(Data provided)

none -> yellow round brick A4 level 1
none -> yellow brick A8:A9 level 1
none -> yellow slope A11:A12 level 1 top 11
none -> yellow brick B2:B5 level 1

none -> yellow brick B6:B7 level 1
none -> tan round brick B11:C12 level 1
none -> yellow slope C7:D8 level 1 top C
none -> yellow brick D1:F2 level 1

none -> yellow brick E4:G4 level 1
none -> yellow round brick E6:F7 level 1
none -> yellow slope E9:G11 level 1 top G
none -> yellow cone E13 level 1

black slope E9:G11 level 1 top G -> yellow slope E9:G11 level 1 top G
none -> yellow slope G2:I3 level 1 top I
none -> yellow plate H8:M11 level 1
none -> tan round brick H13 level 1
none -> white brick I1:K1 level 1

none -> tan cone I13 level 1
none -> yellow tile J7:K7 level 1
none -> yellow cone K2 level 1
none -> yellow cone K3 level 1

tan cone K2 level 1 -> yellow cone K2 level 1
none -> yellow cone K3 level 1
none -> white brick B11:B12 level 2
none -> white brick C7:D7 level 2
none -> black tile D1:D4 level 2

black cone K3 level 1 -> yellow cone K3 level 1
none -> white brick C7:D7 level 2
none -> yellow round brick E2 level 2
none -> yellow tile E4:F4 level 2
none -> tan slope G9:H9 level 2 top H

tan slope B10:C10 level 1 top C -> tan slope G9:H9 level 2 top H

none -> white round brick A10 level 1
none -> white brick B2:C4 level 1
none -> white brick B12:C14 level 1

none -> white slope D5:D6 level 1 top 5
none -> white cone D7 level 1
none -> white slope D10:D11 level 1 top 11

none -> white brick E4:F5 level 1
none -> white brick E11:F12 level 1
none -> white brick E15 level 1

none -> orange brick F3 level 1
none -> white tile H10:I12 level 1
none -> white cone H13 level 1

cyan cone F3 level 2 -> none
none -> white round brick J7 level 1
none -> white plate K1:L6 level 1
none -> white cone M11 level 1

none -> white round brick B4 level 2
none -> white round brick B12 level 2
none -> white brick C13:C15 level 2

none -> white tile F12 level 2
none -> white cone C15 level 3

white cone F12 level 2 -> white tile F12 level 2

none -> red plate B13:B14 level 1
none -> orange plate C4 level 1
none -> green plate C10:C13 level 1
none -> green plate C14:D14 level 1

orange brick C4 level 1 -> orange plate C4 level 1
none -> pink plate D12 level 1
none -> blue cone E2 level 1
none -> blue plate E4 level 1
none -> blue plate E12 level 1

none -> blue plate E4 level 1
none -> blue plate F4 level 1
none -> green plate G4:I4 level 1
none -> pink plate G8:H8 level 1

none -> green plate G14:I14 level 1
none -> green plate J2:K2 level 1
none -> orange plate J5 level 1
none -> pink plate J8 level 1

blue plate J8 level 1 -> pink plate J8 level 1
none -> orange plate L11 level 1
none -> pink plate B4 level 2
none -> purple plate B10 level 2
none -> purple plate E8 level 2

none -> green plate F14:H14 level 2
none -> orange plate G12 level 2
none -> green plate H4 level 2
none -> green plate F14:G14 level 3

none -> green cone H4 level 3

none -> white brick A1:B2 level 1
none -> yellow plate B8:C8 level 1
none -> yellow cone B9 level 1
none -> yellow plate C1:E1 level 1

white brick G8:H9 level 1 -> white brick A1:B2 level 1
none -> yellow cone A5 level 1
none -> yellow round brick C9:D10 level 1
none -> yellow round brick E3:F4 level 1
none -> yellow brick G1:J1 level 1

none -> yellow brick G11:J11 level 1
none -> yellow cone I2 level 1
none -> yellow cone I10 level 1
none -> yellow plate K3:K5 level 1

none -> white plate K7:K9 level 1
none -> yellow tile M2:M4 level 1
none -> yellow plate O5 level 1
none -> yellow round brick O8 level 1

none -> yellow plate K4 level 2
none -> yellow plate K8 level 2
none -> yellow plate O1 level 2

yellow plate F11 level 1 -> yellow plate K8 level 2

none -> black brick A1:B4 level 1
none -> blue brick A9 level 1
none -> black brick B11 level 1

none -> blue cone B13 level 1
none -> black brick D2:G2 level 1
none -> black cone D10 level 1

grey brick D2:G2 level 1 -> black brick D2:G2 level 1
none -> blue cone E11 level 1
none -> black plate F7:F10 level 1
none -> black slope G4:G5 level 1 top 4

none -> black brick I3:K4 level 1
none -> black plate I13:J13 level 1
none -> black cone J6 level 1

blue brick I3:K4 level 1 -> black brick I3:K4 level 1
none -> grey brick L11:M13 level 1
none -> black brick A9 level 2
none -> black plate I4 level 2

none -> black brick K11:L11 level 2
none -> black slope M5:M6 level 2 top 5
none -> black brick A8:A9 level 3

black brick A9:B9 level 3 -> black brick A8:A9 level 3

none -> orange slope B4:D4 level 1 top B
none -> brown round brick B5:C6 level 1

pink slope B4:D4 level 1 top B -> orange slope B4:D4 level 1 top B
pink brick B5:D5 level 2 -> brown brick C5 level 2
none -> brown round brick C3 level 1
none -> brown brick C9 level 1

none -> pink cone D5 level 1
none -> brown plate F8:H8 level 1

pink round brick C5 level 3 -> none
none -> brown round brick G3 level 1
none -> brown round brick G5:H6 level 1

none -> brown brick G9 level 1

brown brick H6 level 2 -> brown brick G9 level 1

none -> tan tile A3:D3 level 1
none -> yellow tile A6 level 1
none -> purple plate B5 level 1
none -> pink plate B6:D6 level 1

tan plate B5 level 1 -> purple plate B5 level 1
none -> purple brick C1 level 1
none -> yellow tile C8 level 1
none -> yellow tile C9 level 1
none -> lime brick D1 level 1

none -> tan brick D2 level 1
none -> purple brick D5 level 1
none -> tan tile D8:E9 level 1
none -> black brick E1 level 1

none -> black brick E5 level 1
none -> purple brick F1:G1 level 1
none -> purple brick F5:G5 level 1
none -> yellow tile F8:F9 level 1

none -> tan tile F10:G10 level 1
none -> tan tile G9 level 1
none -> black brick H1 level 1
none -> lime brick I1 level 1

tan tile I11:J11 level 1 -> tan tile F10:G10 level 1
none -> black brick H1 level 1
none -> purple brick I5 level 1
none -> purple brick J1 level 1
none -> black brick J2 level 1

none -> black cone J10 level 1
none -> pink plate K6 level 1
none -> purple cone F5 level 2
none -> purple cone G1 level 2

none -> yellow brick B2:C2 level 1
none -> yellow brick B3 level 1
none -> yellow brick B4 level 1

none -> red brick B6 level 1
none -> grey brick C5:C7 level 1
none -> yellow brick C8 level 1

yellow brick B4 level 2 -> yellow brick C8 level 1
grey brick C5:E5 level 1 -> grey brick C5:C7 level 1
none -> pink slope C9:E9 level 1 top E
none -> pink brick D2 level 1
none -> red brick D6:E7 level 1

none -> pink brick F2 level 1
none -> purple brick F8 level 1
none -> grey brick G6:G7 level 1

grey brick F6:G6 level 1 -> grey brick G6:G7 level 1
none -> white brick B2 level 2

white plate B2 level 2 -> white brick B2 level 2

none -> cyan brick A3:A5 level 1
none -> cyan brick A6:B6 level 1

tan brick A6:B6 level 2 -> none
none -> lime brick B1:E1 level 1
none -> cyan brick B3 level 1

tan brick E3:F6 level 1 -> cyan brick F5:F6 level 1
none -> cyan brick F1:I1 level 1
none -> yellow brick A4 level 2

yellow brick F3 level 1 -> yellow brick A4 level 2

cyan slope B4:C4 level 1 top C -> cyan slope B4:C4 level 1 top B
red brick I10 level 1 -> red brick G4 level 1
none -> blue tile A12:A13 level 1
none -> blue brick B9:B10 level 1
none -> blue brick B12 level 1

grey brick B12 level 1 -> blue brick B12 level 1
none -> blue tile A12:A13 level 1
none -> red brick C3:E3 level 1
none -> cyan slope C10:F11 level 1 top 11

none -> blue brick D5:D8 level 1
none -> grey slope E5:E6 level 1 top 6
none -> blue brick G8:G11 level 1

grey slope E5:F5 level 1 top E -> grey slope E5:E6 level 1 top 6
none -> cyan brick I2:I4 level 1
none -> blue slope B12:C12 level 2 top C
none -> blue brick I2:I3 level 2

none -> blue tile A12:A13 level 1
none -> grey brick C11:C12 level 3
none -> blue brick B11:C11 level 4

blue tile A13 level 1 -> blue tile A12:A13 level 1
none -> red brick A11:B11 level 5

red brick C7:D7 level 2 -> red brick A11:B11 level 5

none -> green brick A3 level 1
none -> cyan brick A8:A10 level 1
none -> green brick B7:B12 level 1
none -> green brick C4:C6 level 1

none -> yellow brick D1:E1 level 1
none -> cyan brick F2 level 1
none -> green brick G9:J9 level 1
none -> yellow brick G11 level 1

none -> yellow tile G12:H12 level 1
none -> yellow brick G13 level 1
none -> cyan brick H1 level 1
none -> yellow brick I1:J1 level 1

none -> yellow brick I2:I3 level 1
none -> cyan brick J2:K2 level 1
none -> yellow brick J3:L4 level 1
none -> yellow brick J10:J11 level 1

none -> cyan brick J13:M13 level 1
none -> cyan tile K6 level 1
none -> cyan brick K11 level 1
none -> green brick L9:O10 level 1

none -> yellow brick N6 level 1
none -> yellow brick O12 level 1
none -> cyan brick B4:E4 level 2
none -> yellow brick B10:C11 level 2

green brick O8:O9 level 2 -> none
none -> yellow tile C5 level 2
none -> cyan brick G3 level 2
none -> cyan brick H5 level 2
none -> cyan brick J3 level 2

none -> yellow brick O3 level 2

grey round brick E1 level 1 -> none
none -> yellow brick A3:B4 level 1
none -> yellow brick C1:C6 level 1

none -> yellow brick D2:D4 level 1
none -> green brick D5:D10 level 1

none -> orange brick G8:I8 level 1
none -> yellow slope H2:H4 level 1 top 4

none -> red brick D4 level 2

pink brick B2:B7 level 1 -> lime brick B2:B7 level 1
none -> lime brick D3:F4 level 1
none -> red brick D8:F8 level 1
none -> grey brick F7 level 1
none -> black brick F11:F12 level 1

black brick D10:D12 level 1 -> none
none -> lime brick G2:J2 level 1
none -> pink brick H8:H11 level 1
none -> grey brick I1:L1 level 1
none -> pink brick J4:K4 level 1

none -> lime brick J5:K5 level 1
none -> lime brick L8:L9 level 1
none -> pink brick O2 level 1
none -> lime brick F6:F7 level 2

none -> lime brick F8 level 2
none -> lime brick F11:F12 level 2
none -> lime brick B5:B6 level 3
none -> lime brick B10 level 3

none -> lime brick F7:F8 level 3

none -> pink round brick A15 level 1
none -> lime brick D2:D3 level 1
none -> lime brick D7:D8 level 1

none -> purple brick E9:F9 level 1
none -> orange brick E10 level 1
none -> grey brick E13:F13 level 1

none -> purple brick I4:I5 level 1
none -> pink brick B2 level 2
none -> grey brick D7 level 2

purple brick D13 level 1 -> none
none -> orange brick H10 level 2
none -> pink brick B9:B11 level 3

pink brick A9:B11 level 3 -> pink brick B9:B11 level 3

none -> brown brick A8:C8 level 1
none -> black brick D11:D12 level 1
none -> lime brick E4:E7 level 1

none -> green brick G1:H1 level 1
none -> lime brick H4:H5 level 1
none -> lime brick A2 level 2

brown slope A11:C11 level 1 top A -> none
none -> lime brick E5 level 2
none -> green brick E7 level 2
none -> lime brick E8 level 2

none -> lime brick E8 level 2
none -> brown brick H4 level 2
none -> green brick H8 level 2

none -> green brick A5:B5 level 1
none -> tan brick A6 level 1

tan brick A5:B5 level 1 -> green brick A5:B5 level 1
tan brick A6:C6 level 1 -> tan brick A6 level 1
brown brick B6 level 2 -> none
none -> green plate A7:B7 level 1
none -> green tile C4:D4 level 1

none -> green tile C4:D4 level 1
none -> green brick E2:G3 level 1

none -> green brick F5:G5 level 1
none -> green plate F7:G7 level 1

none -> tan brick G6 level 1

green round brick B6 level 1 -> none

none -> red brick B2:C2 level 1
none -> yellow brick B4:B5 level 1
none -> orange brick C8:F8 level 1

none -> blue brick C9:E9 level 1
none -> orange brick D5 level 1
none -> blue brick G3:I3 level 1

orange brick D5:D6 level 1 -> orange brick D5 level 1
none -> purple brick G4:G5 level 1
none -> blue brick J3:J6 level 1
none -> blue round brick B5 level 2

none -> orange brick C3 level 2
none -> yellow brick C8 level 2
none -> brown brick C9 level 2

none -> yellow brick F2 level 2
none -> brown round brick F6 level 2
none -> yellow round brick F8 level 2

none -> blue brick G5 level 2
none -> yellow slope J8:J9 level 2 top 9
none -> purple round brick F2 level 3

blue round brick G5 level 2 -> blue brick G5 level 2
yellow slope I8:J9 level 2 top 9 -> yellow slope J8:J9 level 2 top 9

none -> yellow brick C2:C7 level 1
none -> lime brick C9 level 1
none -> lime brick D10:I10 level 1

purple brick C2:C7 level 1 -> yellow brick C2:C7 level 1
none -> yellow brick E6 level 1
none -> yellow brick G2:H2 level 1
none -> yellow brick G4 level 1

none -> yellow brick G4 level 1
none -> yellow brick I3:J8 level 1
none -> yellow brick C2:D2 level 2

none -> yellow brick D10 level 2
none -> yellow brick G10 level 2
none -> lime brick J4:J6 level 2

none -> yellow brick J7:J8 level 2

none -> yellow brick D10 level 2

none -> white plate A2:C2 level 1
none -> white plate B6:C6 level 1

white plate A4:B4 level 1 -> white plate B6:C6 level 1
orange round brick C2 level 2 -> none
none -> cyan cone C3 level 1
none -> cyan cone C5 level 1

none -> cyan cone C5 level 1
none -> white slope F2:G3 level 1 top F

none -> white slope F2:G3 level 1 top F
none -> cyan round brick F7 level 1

(End Data provided)

**About this task:** Starting at the first line of the records, print each line exactly, stopping after the line that contains "none -> yellow cone E13 level 1".

**Worked solution:**
none -> yellow round brick A4 level 1
none -> yellow brick A8:A9 level 1
none -> yellow slope A11:A12 level 1 top 11
none -> yellow brick B2:B5 level 1

none -> yellow brick B6:B7 level 1
none -> tan round brick B11:C12 level 1
none -> yellow slope C7:D8 level 1 top C
none -> yellow brick D1:F2 level 1

none -> yellow brick E4:G4 level 1
none -> yellow round brick E6:F7 level 1
none -> yellow slope E9:G11 level 1 top G
none -> yellow cone E13 level 1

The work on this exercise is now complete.